- Opening Delimiter -

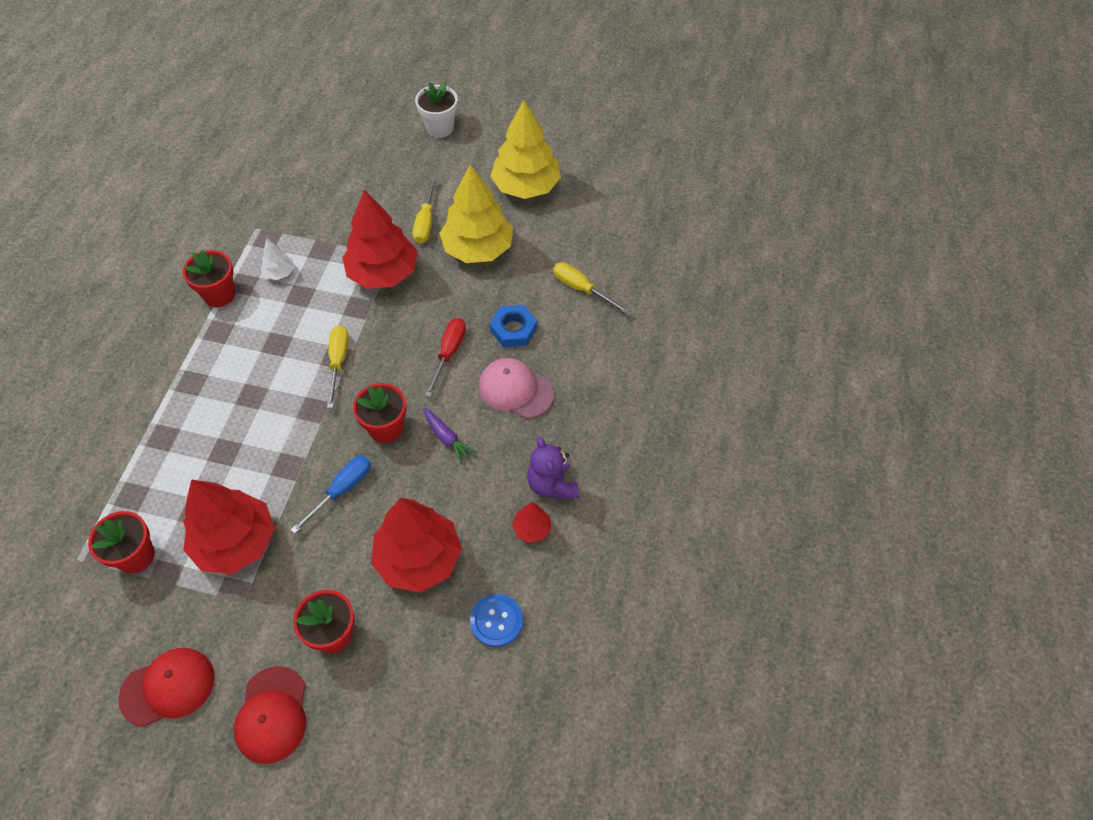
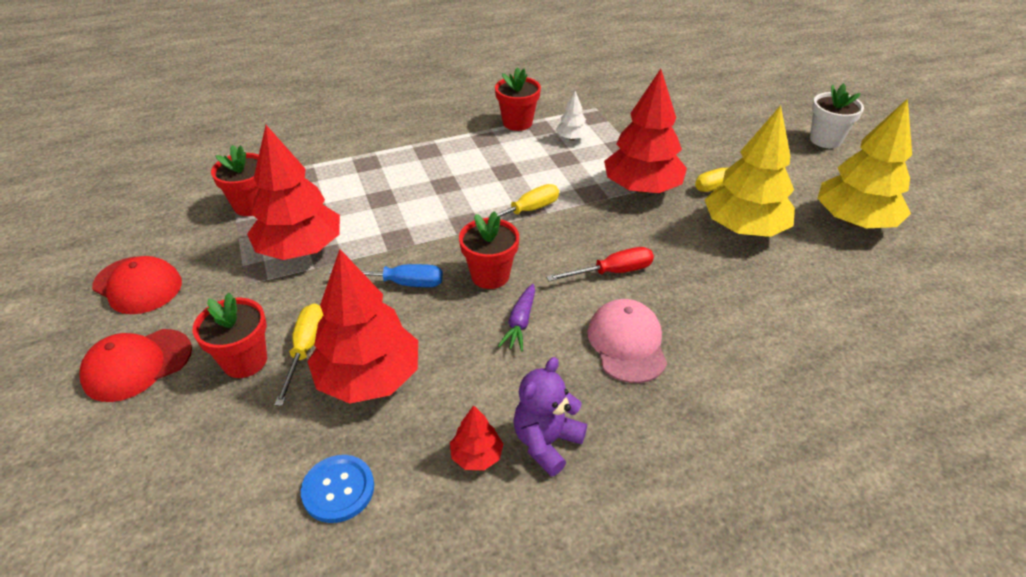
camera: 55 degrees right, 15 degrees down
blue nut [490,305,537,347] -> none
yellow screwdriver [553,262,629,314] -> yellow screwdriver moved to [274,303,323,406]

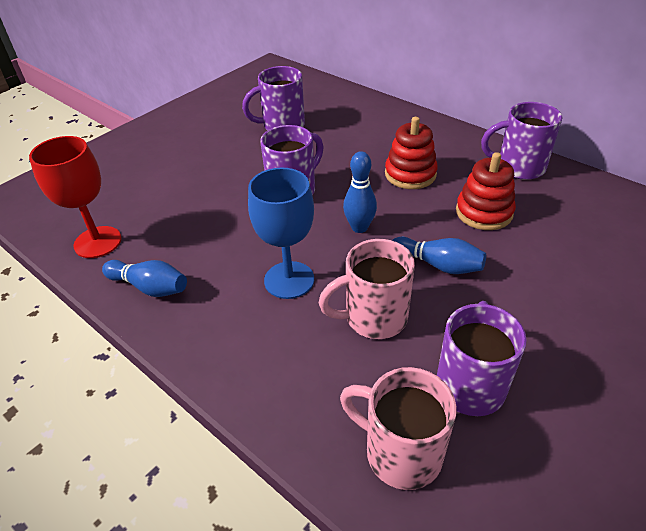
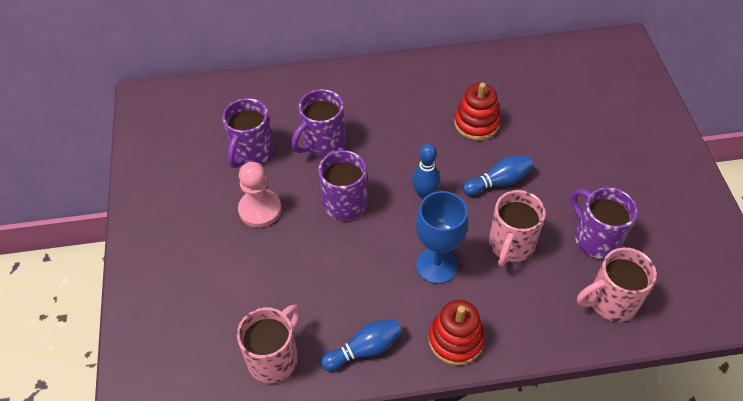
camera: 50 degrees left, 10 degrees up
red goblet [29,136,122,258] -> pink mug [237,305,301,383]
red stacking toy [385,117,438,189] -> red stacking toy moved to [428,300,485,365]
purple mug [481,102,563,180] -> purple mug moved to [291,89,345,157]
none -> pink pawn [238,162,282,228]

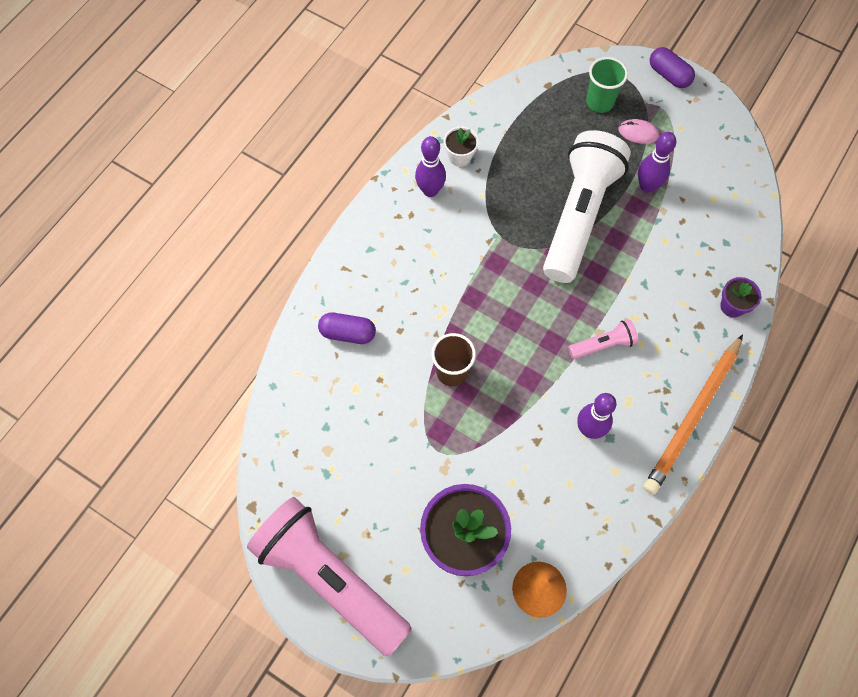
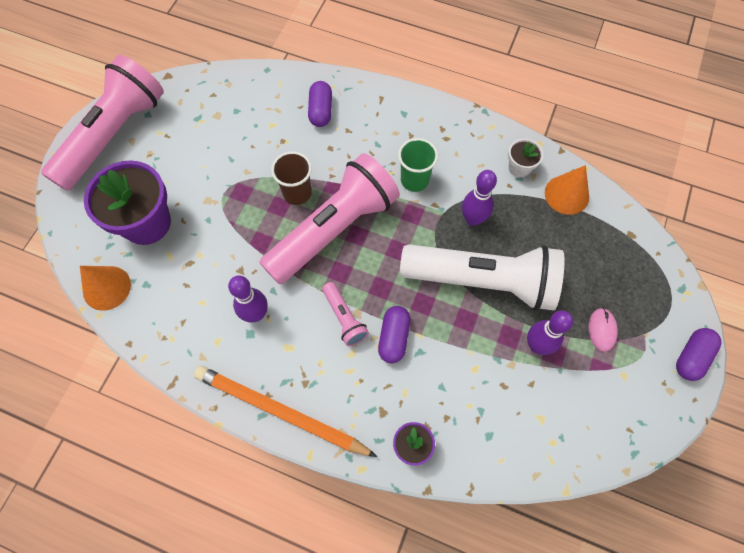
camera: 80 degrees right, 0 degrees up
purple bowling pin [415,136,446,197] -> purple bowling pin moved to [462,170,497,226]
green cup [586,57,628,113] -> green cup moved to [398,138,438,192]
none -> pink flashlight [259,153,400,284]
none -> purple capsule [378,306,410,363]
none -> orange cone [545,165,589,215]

- Closing Delimiter -

→ **DIRECTIONS**: Return, without any change, the lines from the one holding "none -> purple capsule [378,306,410,363]" through the end of the listing, and only those.

→ **OUTPUT BELOW**:
none -> purple capsule [378,306,410,363]
none -> orange cone [545,165,589,215]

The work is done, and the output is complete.